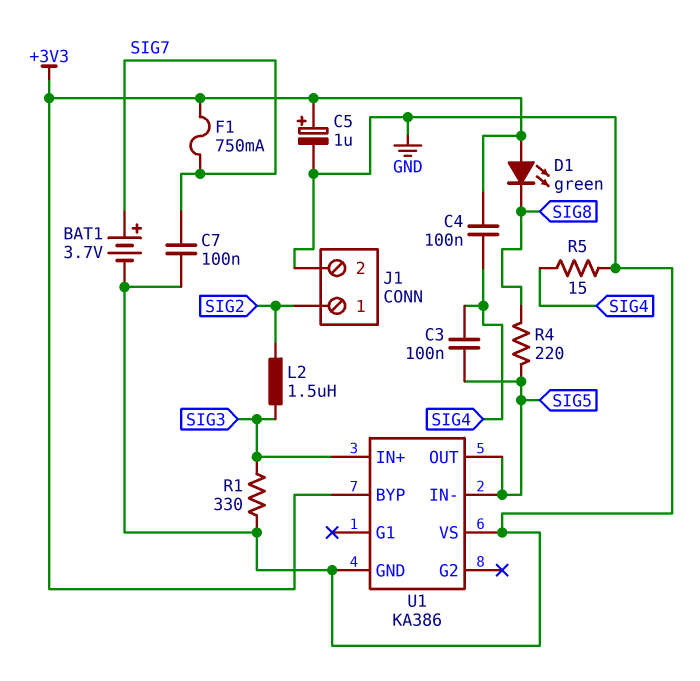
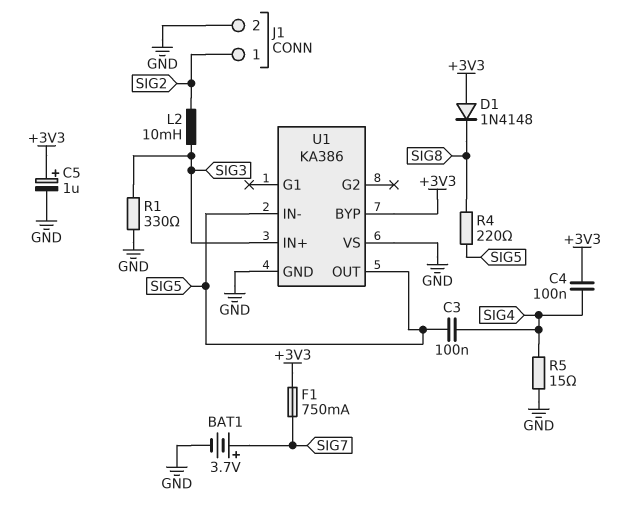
C7: 100nF (GND, SIG7) -> none
D1: LED green (A +3V3, K SIG8) -> diode 1N4148 (A +3V3, K SIG8)
L2: 1.5uH (SIG2, SIG3) -> 10mH (SIG2, SIG3)

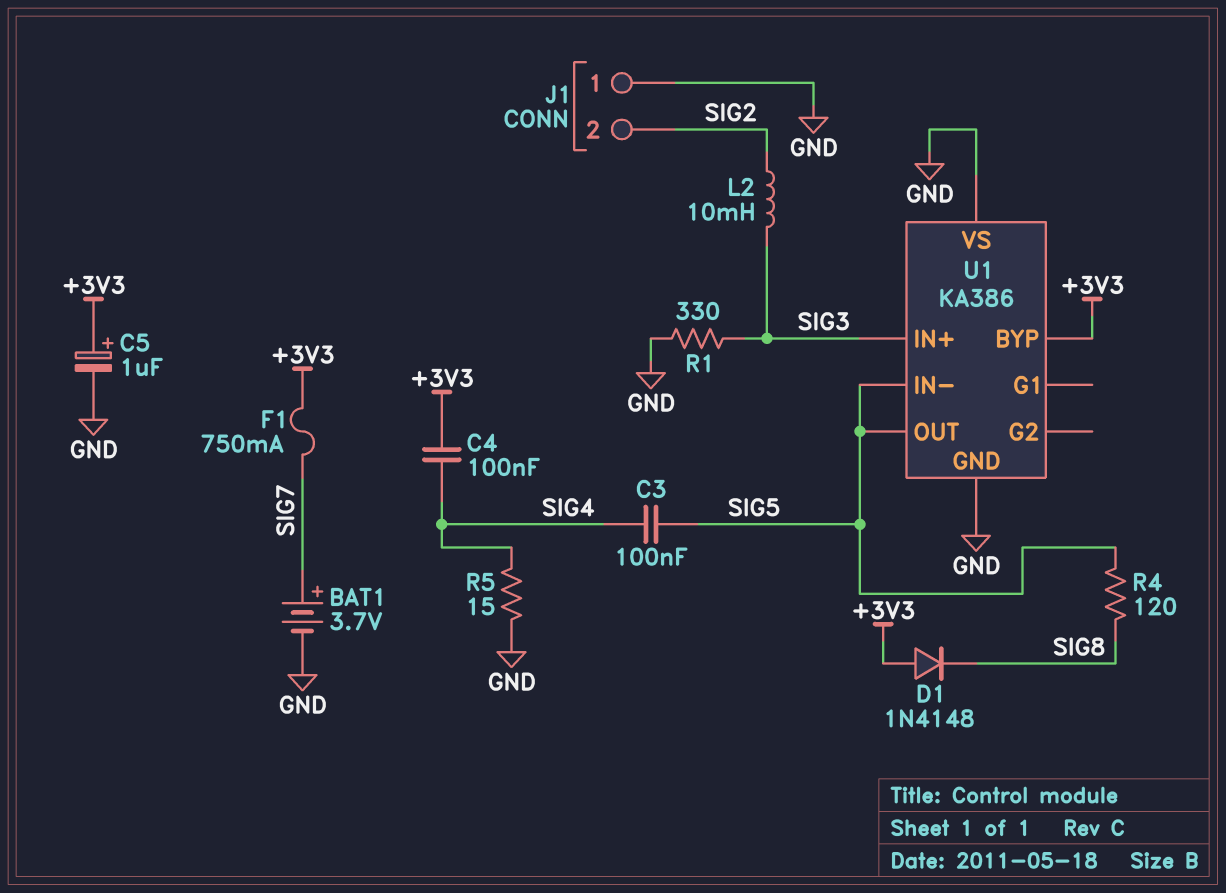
J1 pin 1: SIG2 -> GND
J1 pin 2: GND -> SIG2
R4: 220 (SIG5, SIG8) -> 120 (SIG5, SIG8)

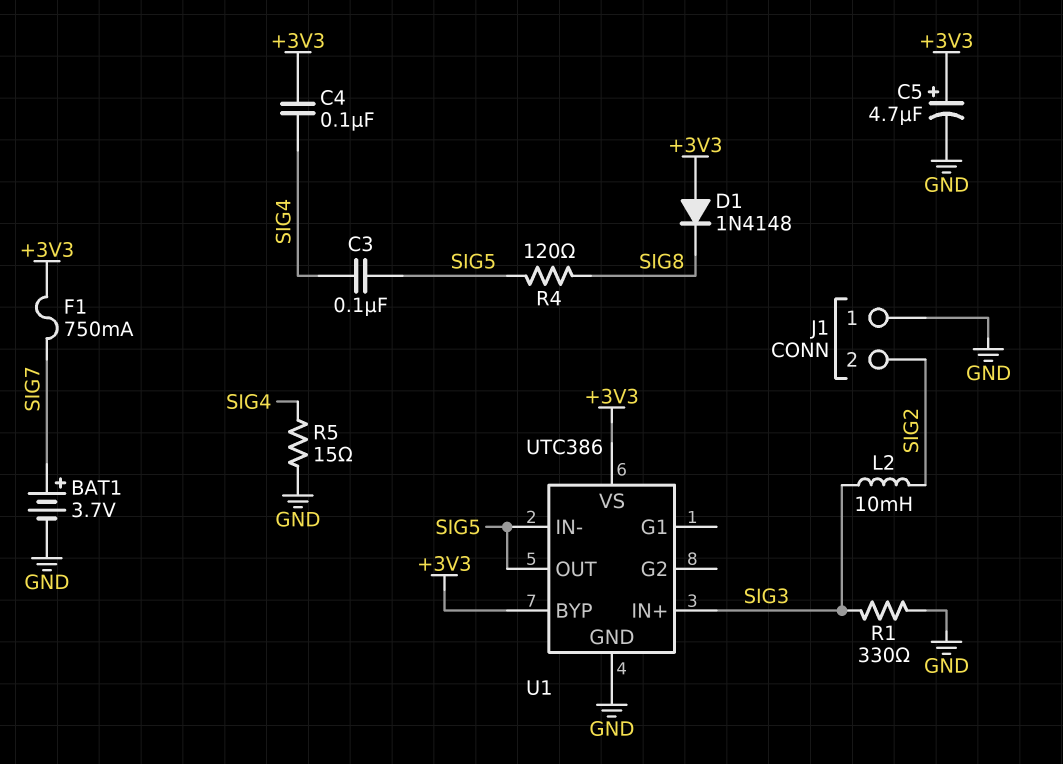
C5: 1uF (plus +3V3, minus GND) -> 4.7uF (plus +3V3, minus GND)
U1: KA386 -> UTC386
U1 pin VS: GND -> +3V3

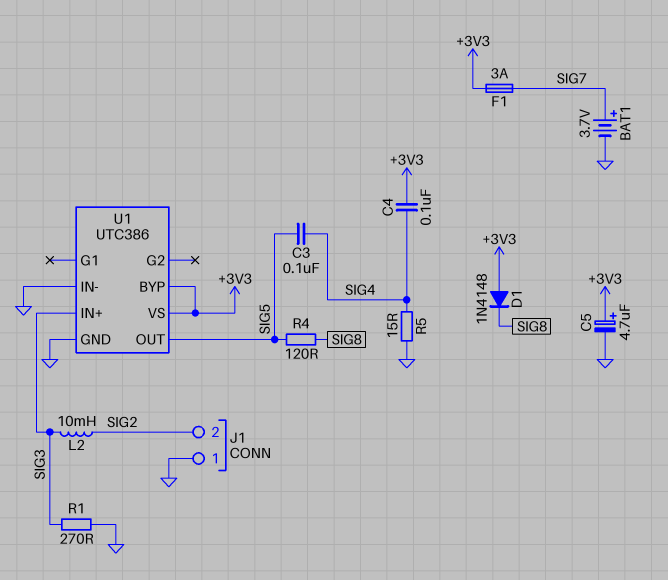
F1: 750mA (+3V3, SIG7) -> 3A (+3V3, SIG7)
R1: 330 (GND, SIG3) -> 270 (GND, SIG3)
U1 pin IN-: SIG5 -> GND

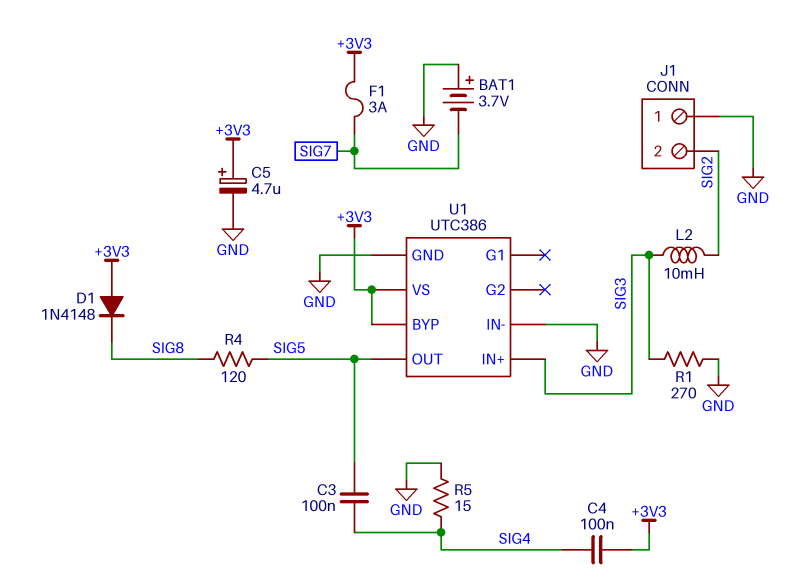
BAT1: 3.7V (plus SIG7, minus GND) -> 3.7V (plus GND, minus SIG7)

About this exercise >>
Drop the images and repeat the data exactly.

Solution to the problem >>
C7: 100nF (GND, SIG7) -> none
D1: LED green (A +3V3, K SIG8) -> diode 1N4148 (A +3V3, K SIG8)
L2: 1.5uH (SIG2, SIG3) -> 10mH (SIG2, SIG3)

J1 pin 1: SIG2 -> GND
J1 pin 2: GND -> SIG2
R4: 220 (SIG5, SIG8) -> 120 (SIG5, SIG8)

C5: 1uF (plus +3V3, minus GND) -> 4.7uF (plus +3V3, minus GND)
U1: KA386 -> UTC386
U1 pin VS: GND -> +3V3

F1: 750mA (+3V3, SIG7) -> 3A (+3V3, SIG7)
R1: 330 (GND, SIG3) -> 270 (GND, SIG3)
U1 pin IN-: SIG5 -> GND

BAT1: 3.7V (plus SIG7, minus GND) -> 3.7V (plus GND, minus SIG7)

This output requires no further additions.